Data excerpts
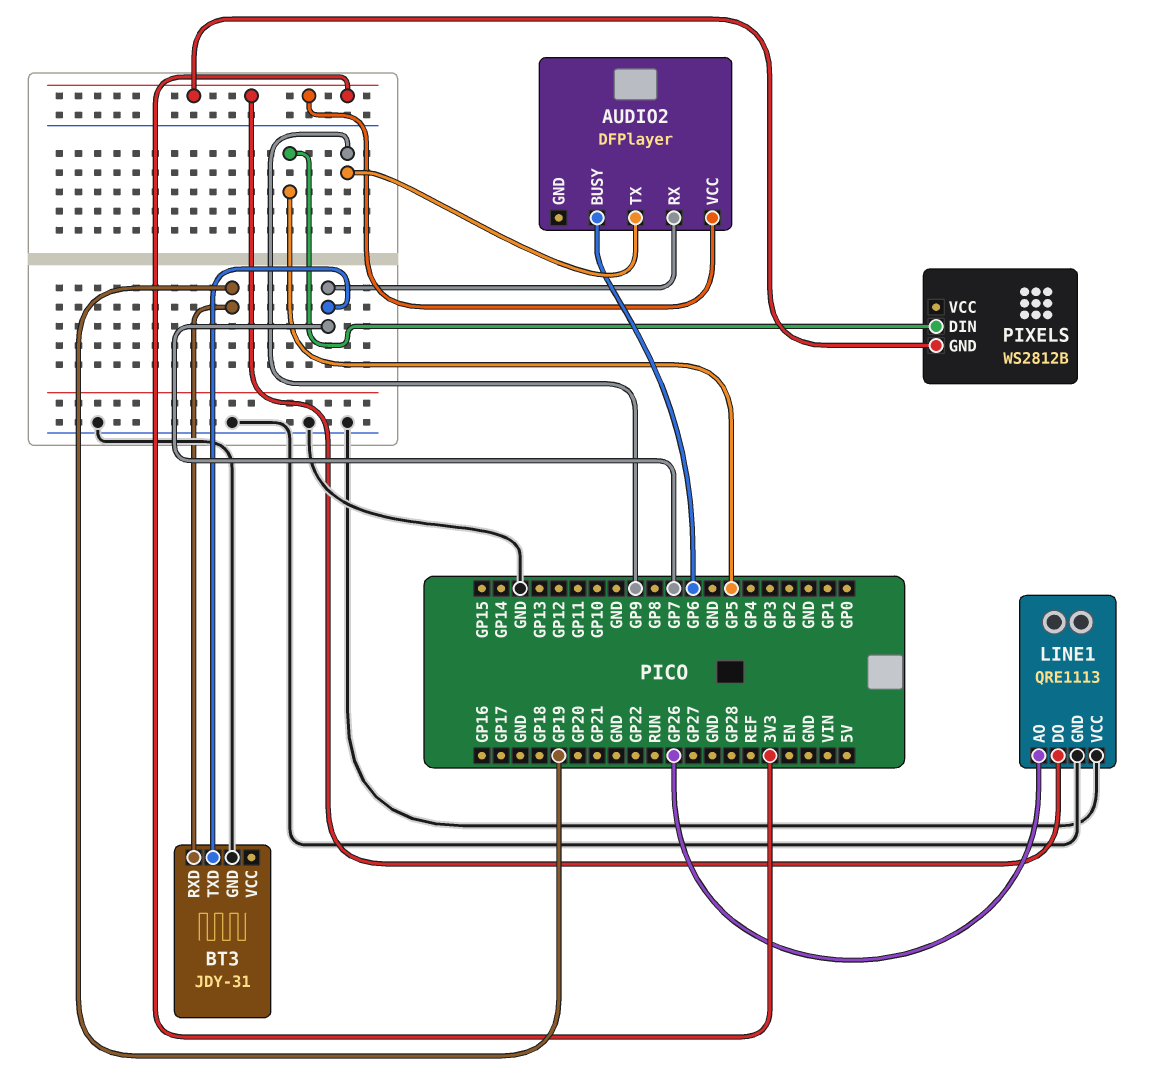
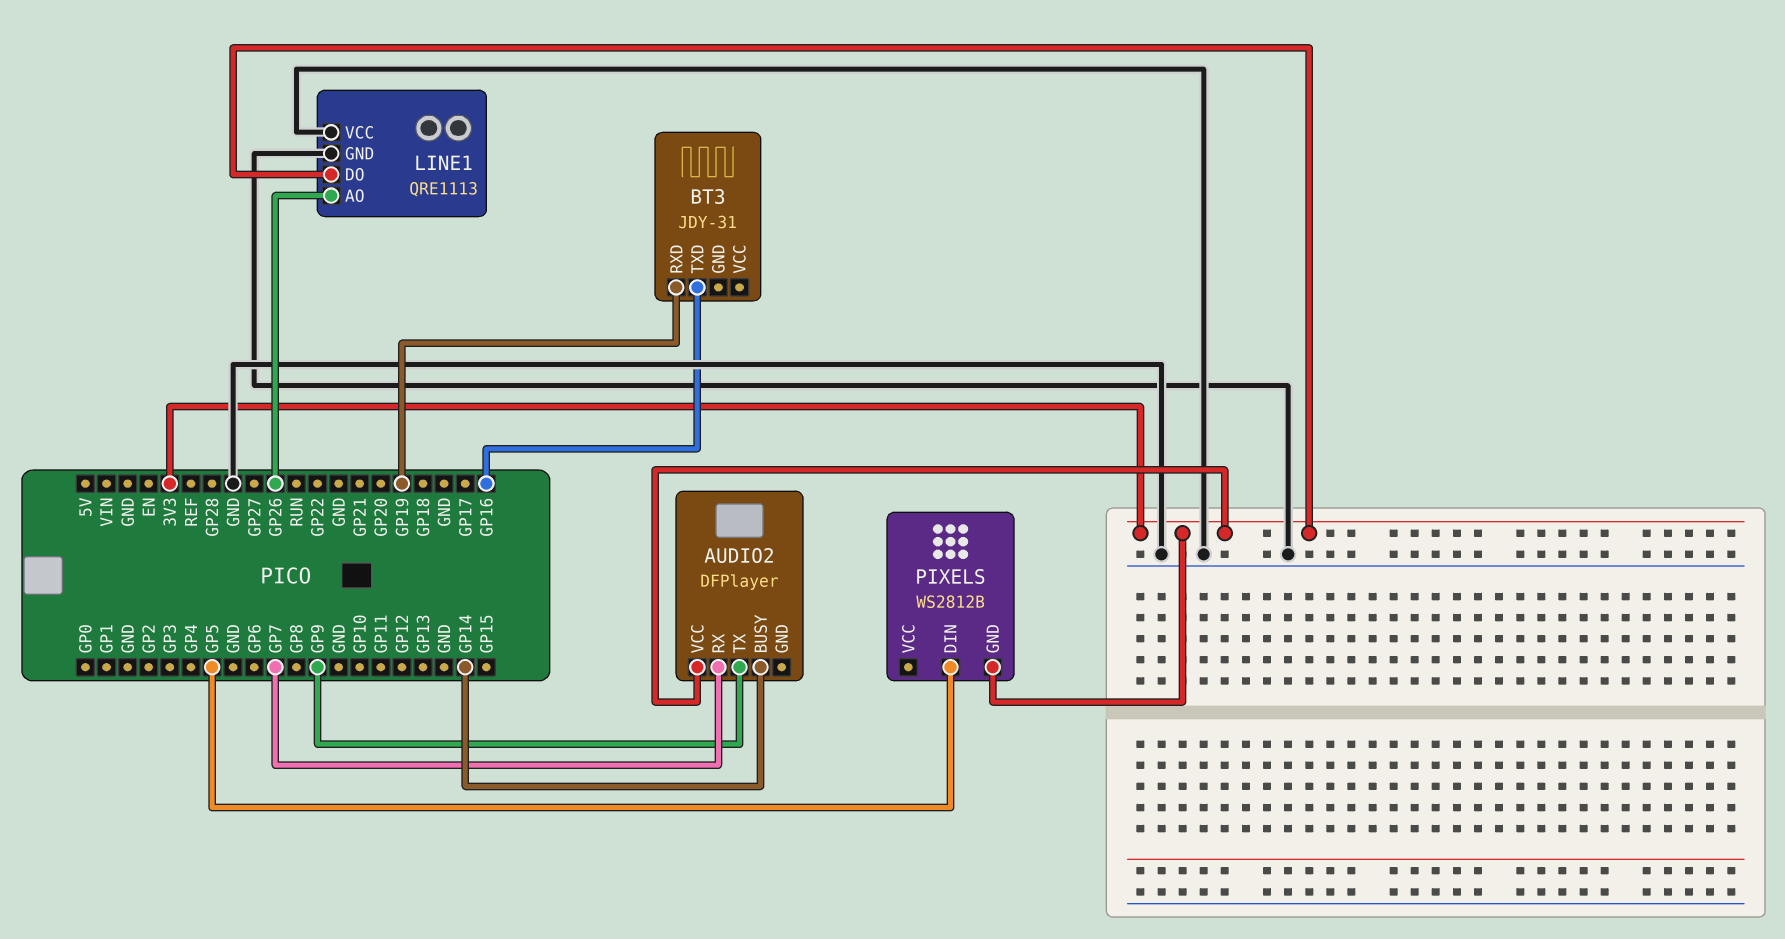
AUDIO2 pin BUSY: GP6 -> GP14
BT3 pin GND: GND -> none
BT3 pin TXD: GP7 -> GP16

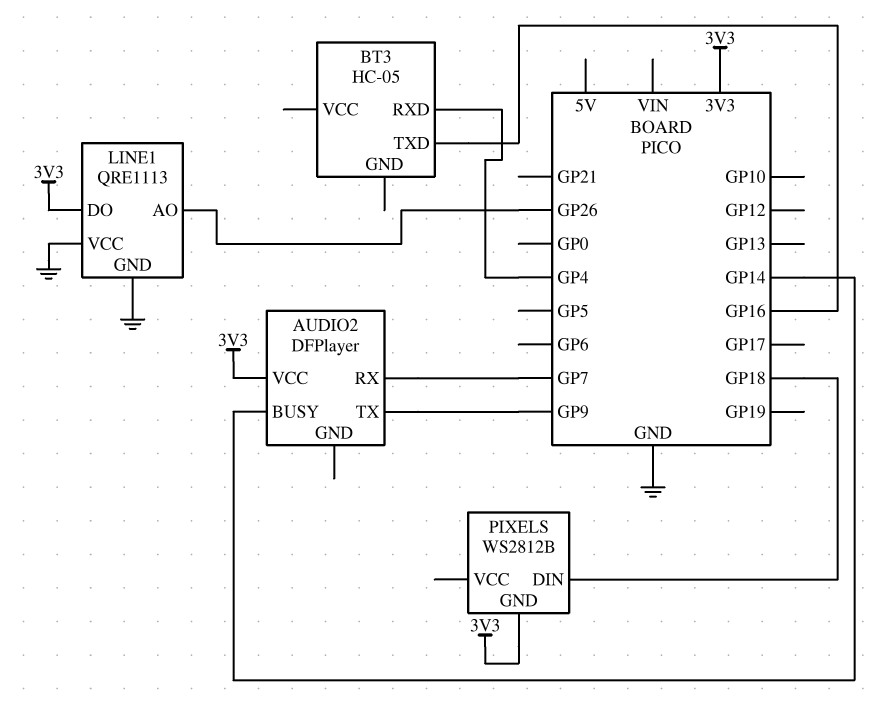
BT3: JDY-31 -> HC-05
BT3 pin RXD: GP19 -> GP4
PIXELS pin DIN: GP5 -> GP18

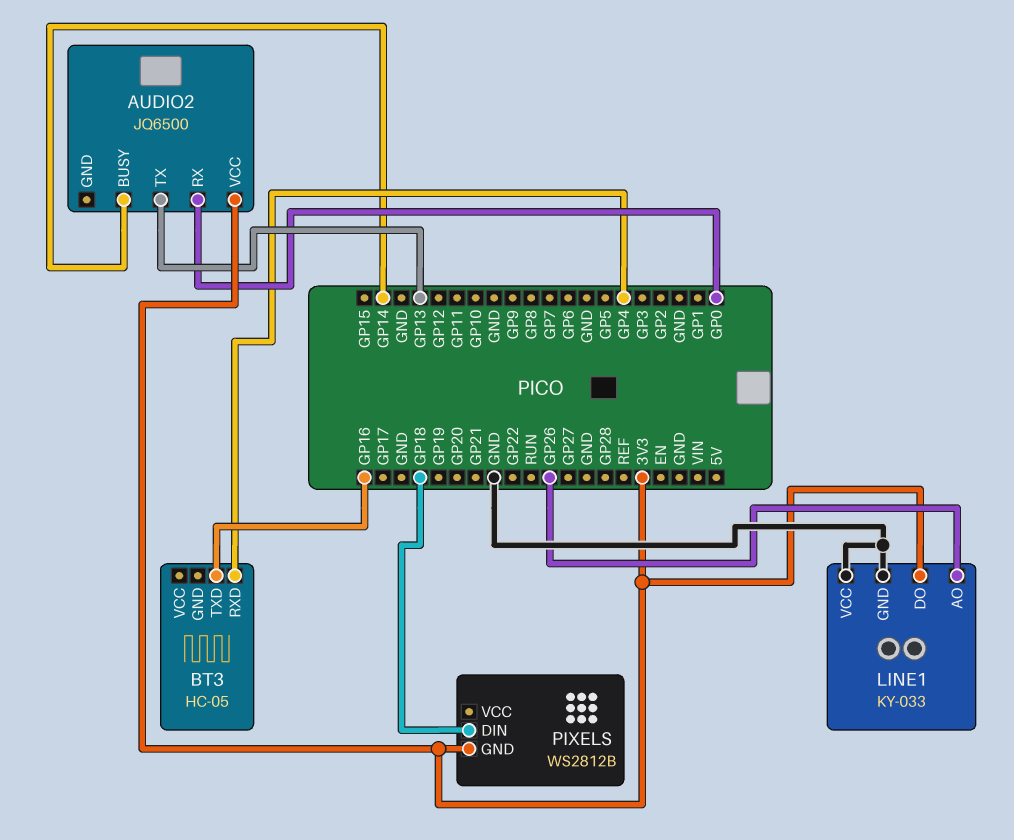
AUDIO2: DFPlayer -> JQ6500
AUDIO2 pin RX: GP7 -> GP0
AUDIO2 pin TX: GP9 -> GP13
LINE1: QRE1113 -> KY-033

## EXERCISE
When you copy the data, keep every line exact and drop the pictures.

## TASK OUTPUT
AUDIO2 pin BUSY: GP6 -> GP14
BT3 pin GND: GND -> none
BT3 pin TXD: GP7 -> GP16

BT3: JDY-31 -> HC-05
BT3 pin RXD: GP19 -> GP4
PIXELS pin DIN: GP5 -> GP18

AUDIO2: DFPlayer -> JQ6500
AUDIO2 pin RX: GP7 -> GP0
AUDIO2 pin TX: GP9 -> GP13
LINE1: QRE1113 -> KY-033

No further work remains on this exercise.